Information supplied |
Content starts
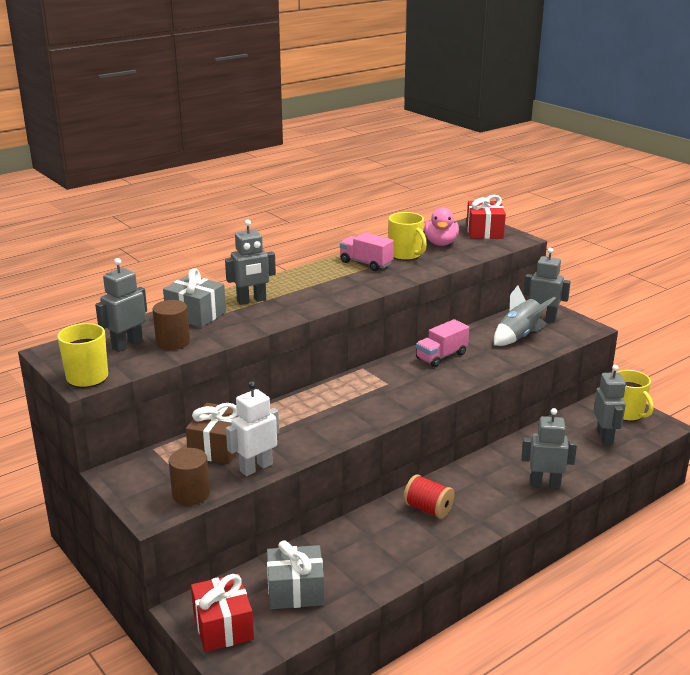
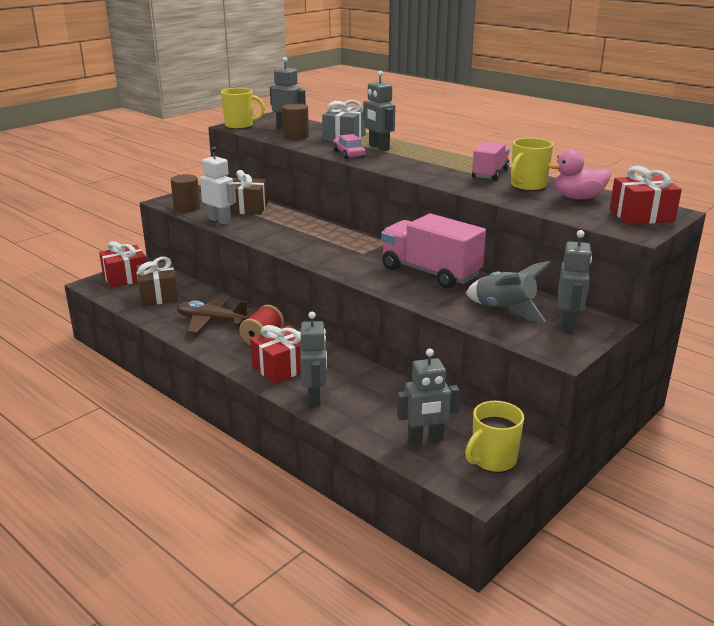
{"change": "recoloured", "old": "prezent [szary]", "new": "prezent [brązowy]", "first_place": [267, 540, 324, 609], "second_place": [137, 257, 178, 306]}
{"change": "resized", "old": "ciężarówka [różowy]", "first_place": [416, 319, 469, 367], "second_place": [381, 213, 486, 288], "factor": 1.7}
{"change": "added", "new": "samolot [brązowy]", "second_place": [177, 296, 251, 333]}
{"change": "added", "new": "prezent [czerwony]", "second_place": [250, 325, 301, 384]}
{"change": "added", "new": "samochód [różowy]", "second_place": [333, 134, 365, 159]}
Content ends
Content starts
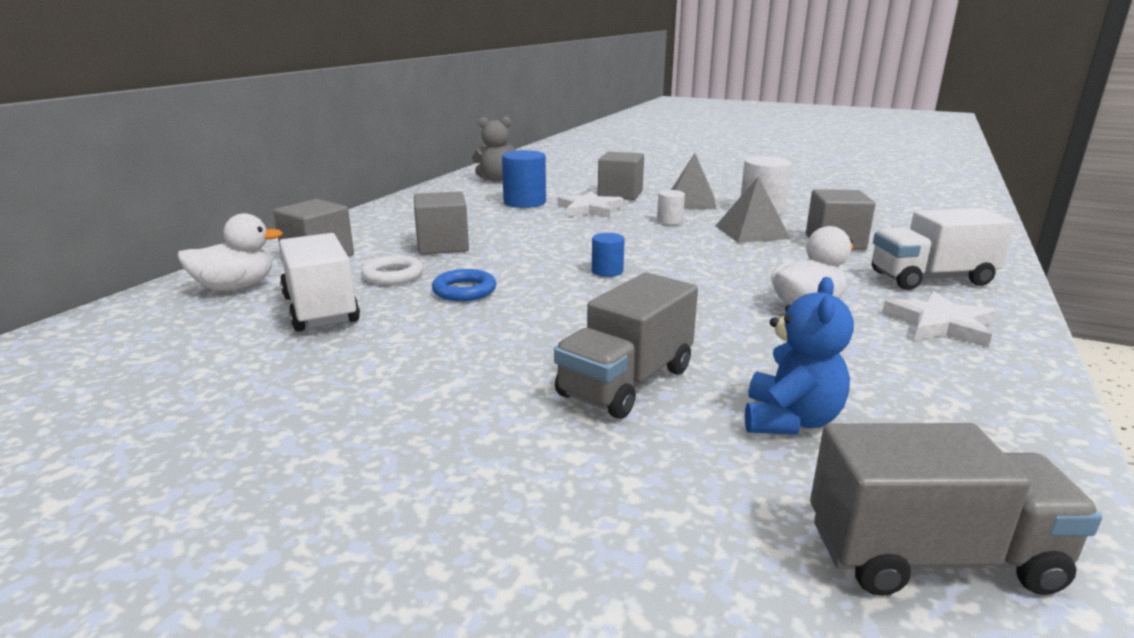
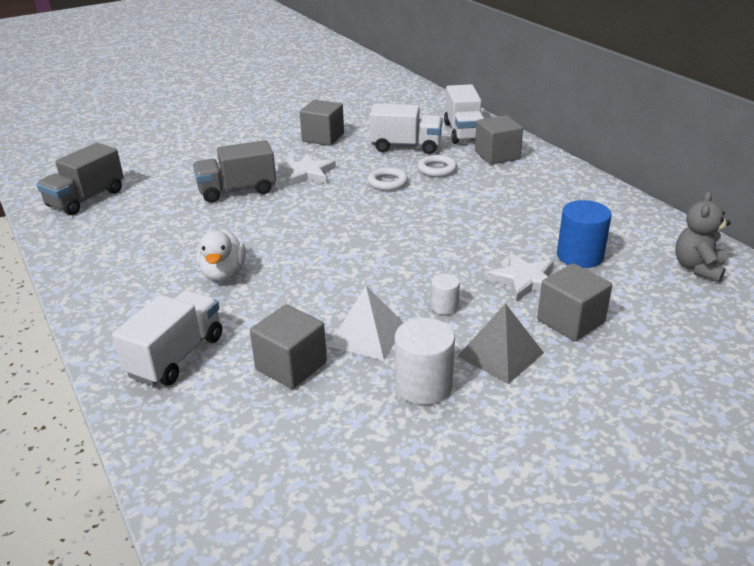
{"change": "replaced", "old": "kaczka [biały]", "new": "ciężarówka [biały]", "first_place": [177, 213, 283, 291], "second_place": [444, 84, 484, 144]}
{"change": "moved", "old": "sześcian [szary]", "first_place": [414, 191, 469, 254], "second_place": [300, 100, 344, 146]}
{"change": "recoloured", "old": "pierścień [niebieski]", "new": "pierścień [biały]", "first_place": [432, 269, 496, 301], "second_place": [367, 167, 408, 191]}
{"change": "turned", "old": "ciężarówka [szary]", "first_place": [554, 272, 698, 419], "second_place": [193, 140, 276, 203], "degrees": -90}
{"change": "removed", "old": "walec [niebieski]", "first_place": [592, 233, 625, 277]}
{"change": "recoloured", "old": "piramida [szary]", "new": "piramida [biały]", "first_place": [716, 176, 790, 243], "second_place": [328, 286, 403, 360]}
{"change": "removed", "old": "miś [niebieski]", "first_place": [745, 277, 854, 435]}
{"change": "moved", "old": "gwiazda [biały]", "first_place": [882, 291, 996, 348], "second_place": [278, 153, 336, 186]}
Content ends
Content starts
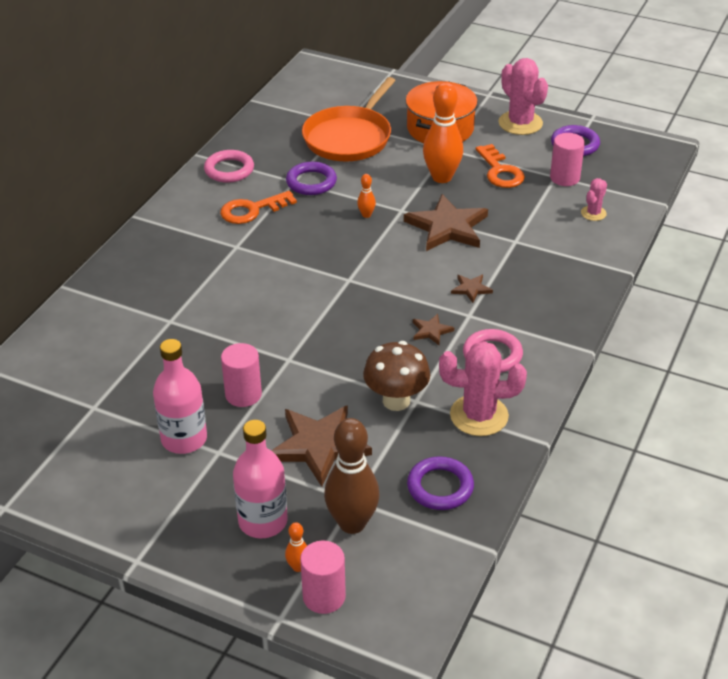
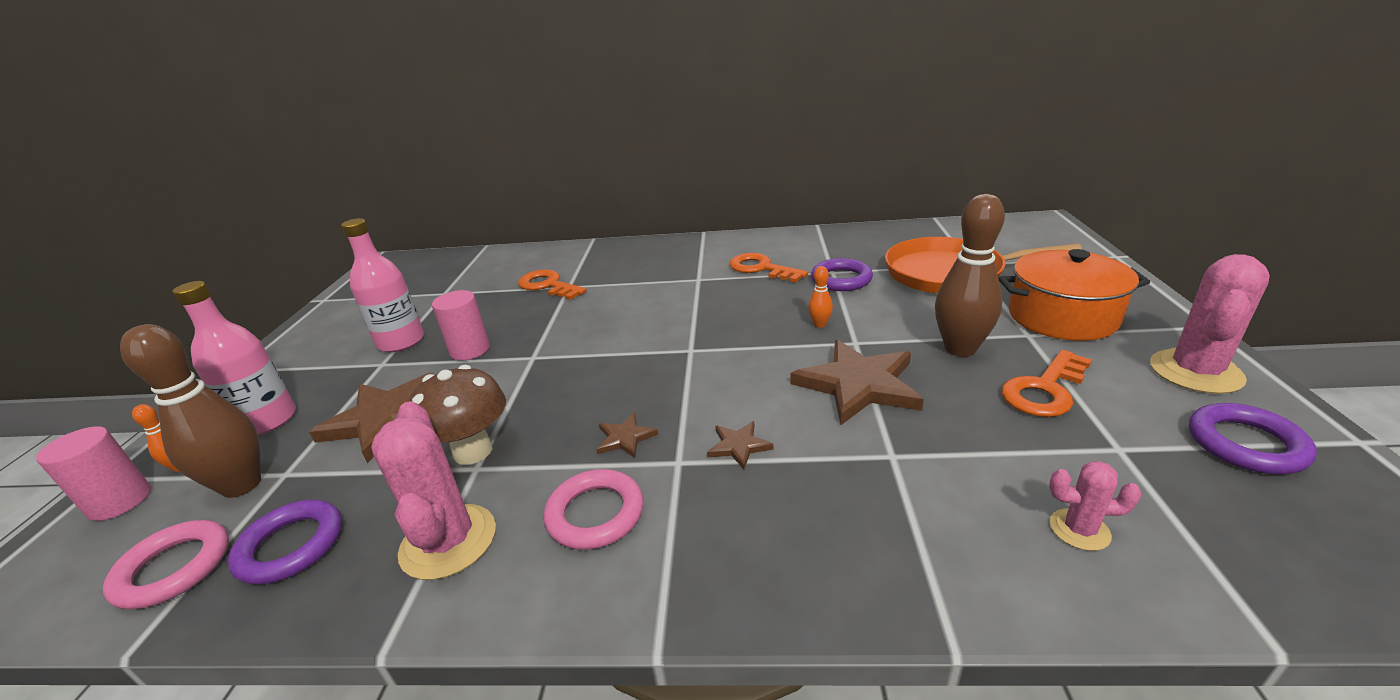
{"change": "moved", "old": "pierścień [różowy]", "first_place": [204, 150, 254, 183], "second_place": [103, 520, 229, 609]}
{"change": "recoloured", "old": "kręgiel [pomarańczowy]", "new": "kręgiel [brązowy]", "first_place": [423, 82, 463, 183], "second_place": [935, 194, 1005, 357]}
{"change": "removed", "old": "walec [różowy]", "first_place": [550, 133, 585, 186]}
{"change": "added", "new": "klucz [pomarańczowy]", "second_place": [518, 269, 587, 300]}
Content ends
Exercise | Could you show every line of the material that includes the string "prezent"?

Output |
{"change": "recoloured", "old": "prezent [szary]", "new": "prezent [brązowy]", "first_place": [267, 540, 324, 609], "second_place": [137, 257, 178, 306]}
{"change": "added", "new": "prezent [czerwony]", "second_place": [250, 325, 301, 384]}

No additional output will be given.